> [Provided entries]:
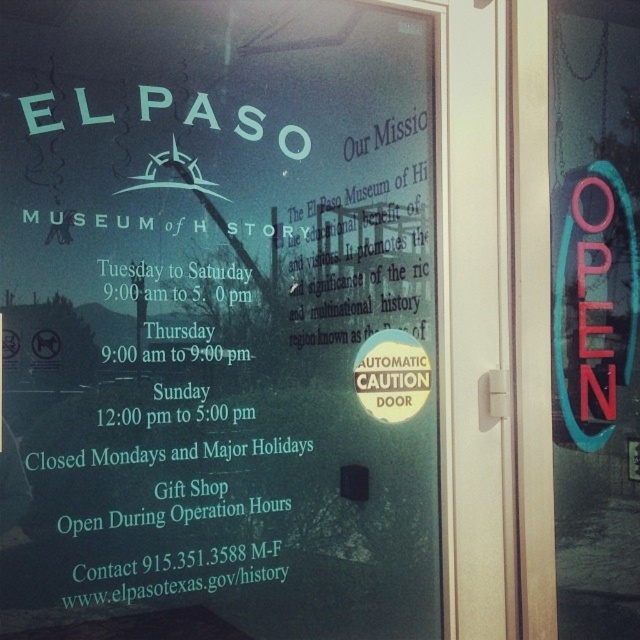
Does transparent glass sign at upper center appear on the left side of neon sign at right?

Yes, transparent glass sign at upper center is to the left of neon sign at right.

Does point (320, 118) come in front of point (570, 273)?

Yes, point (320, 118) is closer to viewer.

This screenshot has height=640, width=640. I want to click on transparent glass sign at upper center, so click(218, 321).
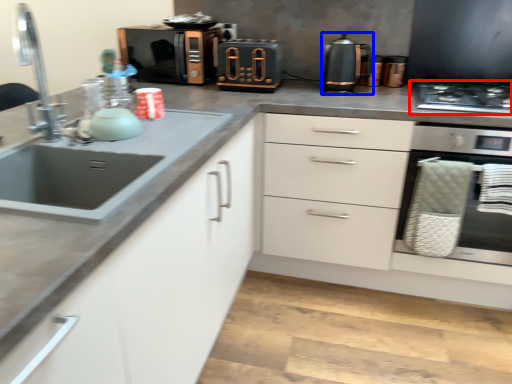
Question: Which object appears closest to the camera in this image, gas stove (highlighted by a red box) or kitchen appliance (highlighted by a blue box)?

Choices:
 (A) gas stove
 (B) kitchen appliance

Answer: (A)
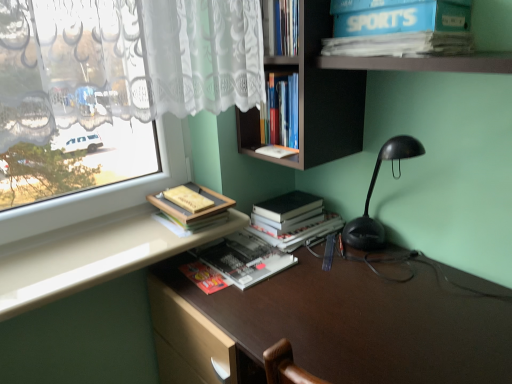
Locate an element on the screen. The width and height of the screenshot is (512, 384). vacant space in front of hardcover black book at center, positioned as the 3th book in top-to-bottom order is located at coordinates (332, 268).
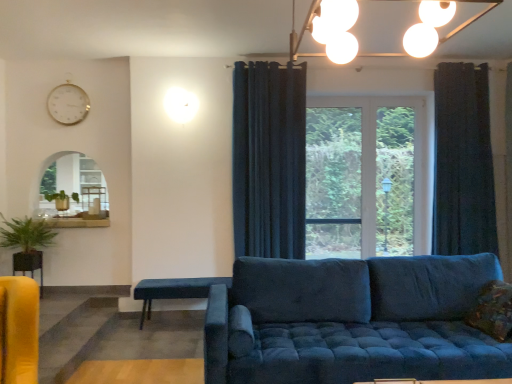
This screenshot has height=384, width=512. What do you see at coordinates (463, 162) in the screenshot?
I see `dark blue textured curtain at right, which appears as the first curtain when viewed from the right` at bounding box center [463, 162].

The width and height of the screenshot is (512, 384). Find the location of `velvet blue studio couch at center`. velvet blue studio couch at center is located at coordinates (351, 321).

Find the location of a particular element. matte white table at left, which is the second table from right to left is located at coordinates (93, 196).

This screenshot has width=512, height=384. In order to click on matte yellow table at lower left, the second table when ordered from front to back in this screenshot , I will do point(29,264).

What is the approximate width of matte yellow table at lower left, acting as the second table starting from the back?

matte yellow table at lower left, acting as the second table starting from the back, is 9.74 inches wide.

Measure the distance between point (x=36, y=237) and camera.

The distance of point (x=36, y=237) from camera is 4.28 meters.

This screenshot has height=384, width=512. I want to click on dark blue textured curtain at right, which ranks as the 2th curtain in left-to-right order, so click(463, 162).

Which is more to the left, white glossy clock at upper left or matte blue bench at center, acting as the first table starting from the bottom?

white glossy clock at upper left is more to the left.

Considering the sizes of objects white glossy clock at upper left and matte blue bench at center, the first table when ordered from front to back, in the image provided, who is bigger, white glossy clock at upper left or matte blue bench at center, the first table when ordered from front to back,?

matte blue bench at center, the first table when ordered from front to back, is bigger.

Between matte white table at left, the 3th table in the bottom-to-top sequence, and green leafy plant at left, which one has larger size?

green leafy plant at left is bigger.

From a real-world perspective, does matte white table at left, which is the second table from right to left, sit lower than green leafy plant at left?

Actually, matte white table at left, which is the second table from right to left, is physically above green leafy plant at left in the real world.

Which of these two, matte white table at left, the third table from the front, or green leafy plant at left, stands taller?

matte white table at left, the third table from the front.

Is matte white table at left, the 1th table when ordered from back to front, aimed at green leafy plant at left?

No, matte white table at left, the 1th table when ordered from back to front, does not turn towards green leafy plant at left.

Who is bigger, matte white table at left, the 1th table from the top, or white glossy clock at upper left?

Bigger between the two is white glossy clock at upper left.

Is point (85, 194) closer or farther from the camera than point (58, 88)?

Point (85, 194) is positioned closer to the camera compared to point (58, 88).

From a real-world perspective, between matte white table at left, the 1th table from the top, and white glossy clock at upper left, who is vertically higher?

In real-world perspective, white glossy clock at upper left is above.

Based on the photo, is matte white table at left, the 1th table when ordered from back to front, next to white glossy clock at upper left?

No, matte white table at left, the 1th table when ordered from back to front, is not next to white glossy clock at upper left.

From the image's perspective, is white glossy clock at upper left under matte yellow table at lower left, the 2th table viewed from the top?

No, from the image's perspective, white glossy clock at upper left is not below matte yellow table at lower left, the 2th table viewed from the top.

Is white glossy clock at upper left at the right side of matte yellow table at lower left, acting as the second table starting from the back?

Indeed, white glossy clock at upper left is positioned on the right side of matte yellow table at lower left, acting as the second table starting from the back.

Which object is closer to the camera, white glossy clock at upper left or matte yellow table at lower left, acting as the second table starting from the back?

matte yellow table at lower left, acting as the second table starting from the back.

From the image's perspective, does white glossy clock at upper left appear higher than dark blue fabric curtain at center, placed as the first curtain when sorted from left to right?

Yes, from the image's perspective, white glossy clock at upper left is above dark blue fabric curtain at center, placed as the first curtain when sorted from left to right.

What's the angular difference between white glossy clock at upper left and dark blue fabric curtain at center, placed as the first curtain when sorted from left to right,'s facing directions?

They differ by 0.454 degrees in their facing directions.

From a real-world perspective, who is located lower, white glossy clock at upper left or dark blue fabric curtain at center, the second curtain positioned from the right?

In real-world perspective, dark blue fabric curtain at center, the second curtain positioned from the right, is lower.

Do you think white glossy clock at upper left is within dark blue fabric curtain at center, placed as the first curtain when sorted from left to right, or outside of it?

white glossy clock at upper left is spatially situated outside dark blue fabric curtain at center, placed as the first curtain when sorted from left to right.

Which is in front, point (362, 260) or point (29, 263)?

Point (362, 260)

Locate an element on the screen. table that is the 2nd one when counting backward from the velvet blue studio couch at center is located at coordinates (29, 264).

Between velvet blue studio couch at center and matte yellow table at lower left, acting as the second table starting from the back, which one appears on the right side from the viewer's perspective?

velvet blue studio couch at center is more to the right.

From a real-world perspective, relative to matte yellow table at lower left, the 1th table viewed from the left, is velvet blue studio couch at center vertically above or below?

velvet blue studio couch at center is below matte yellow table at lower left, the 1th table viewed from the left.

Does matte yellow table at lower left, the second table when ordered from front to back, lie in front of textured brown pillow at lower right?

No, it is behind textured brown pillow at lower right.

Would you consider matte yellow table at lower left, acting as the second table starting from the back, to be distant from textured brown pillow at lower right?

matte yellow table at lower left, acting as the second table starting from the back, is far away from textured brown pillow at lower right.

Between matte yellow table at lower left, which is the third table from right to left, and textured brown pillow at lower right, which one has smaller size?

matte yellow table at lower left, which is the third table from right to left, is smaller.

The width and height of the screenshot is (512, 384). What are the coordinates of `clock lying on the left of matte blue bench at center, placed as the 1th table when sorted from right to left` in the screenshot? It's located at (68, 104).

Locate an element on the screen. The height and width of the screenshot is (384, 512). houseplant that is in front of the matte white table at left, the third table from the front is located at coordinates (26, 235).

Considering their positions, is velvet blue studio couch at center positioned closer to white glossy clock at upper left than dark blue textured curtain at right, which appears as the first curtain when viewed from the right?

velvet blue studio couch at center is closer to white glossy clock at upper left.

Estimate the real-world distances between objects in this image. Which object is closer to velvet blue studio couch at center, dark blue textured curtain at right, which ranks as the 2th curtain in left-to-right order, or white glossy clock at upper left?

dark blue textured curtain at right, which ranks as the 2th curtain in left-to-right order, is positioned closer to the anchor velvet blue studio couch at center.

From the image, which object appears to be nearer to matte white table at left, which is the second table from right to left, matte yellow table at lower left, which is the third table from right to left, or green leafy plant at left?

The object closer to matte white table at left, which is the second table from right to left, is green leafy plant at left.

From the image, which object appears to be nearer to white glossy clock at upper left, dark blue textured curtain at right, which ranks as the 2th curtain in left-to-right order, or matte yellow table at lower left, which appears as the second table when ordered from the bottom?

Based on the image, matte yellow table at lower left, which appears as the second table when ordered from the bottom, appears to be nearer to white glossy clock at upper left.

Looking at the image, which one is located closer to dark blue fabric curtain at center, placed as the first curtain when sorted from left to right, matte yellow table at lower left, the 1th table viewed from the left, or velvet blue studio couch at center?

velvet blue studio couch at center is positioned closer to the anchor dark blue fabric curtain at center, placed as the first curtain when sorted from left to right.

When comparing their distances from matte blue bench at center, which ranks as the third table in left-to-right order, does dark blue fabric curtain at center, the second curtain positioned from the right, or green leafy plant at left seem closer?

dark blue fabric curtain at center, the second curtain positioned from the right.

Estimate the real-world distances between objects in this image. Which object is closer to matte blue bench at center, acting as the first table starting from the bottom, matte yellow table at lower left, acting as the second table starting from the back, or textured brown pillow at lower right?

matte yellow table at lower left, acting as the second table starting from the back, is positioned closer to the anchor matte blue bench at center, acting as the first table starting from the bottom.

Estimate the real-world distances between objects in this image. Which object is closer to white glossy clock at upper left, green leafy plant at left or matte yellow table at lower left, the 1th table viewed from the left?

green leafy plant at left.

Find the location of a particular element. The width and height of the screenshot is (512, 384). curtain between green leafy plant at left and textured brown pillow at lower right is located at coordinates pyautogui.click(x=269, y=160).

Where is `houseplant between matte white table at left, which is counted as the second table, starting from the left, and matte yellow table at lower left, acting as the second table starting from the back, in the up-down direction`? houseplant between matte white table at left, which is counted as the second table, starting from the left, and matte yellow table at lower left, acting as the second table starting from the back, in the up-down direction is located at coordinates (26, 235).

Find the location of a particular element. pillow between matte yellow table at lower left, the second table when ordered from front to back, and dark blue textured curtain at right, which ranks as the 2th curtain in left-to-right order is located at coordinates (493, 311).

You are a GUI agent. You are given a task and a screenshot of the screen. Output one action in this format:
    pyautogui.click(x=<x>, y=<y>)
    Task: Click on the table between green leafy plant at left and matte blue bench at center, which ranks as the third table in left-to-right order, in the horizontal direction
    This screenshot has width=512, height=384.
    Given the screenshot: What is the action you would take?
    pyautogui.click(x=93, y=196)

> [Aim of the exercise]: Echo the lines of the records starting at the line that contains "couch at center." and ending at the line that contains "The object closer", including both of those lines.

> [Exercise result]:
dark blue textured curtain at right, which ranks as the 2th curtain in left-to-right order, is positioned closer to the anchor velvet blue studio couch at center.

From the image, which object appears to be nearer to matte white table at left, which is the second table from right to left, matte yellow table at lower left, which is the third table from right to left, or green leafy plant at left?

The object closer to matte white table at left, which is the second table from right to left, is green leafy plant at left.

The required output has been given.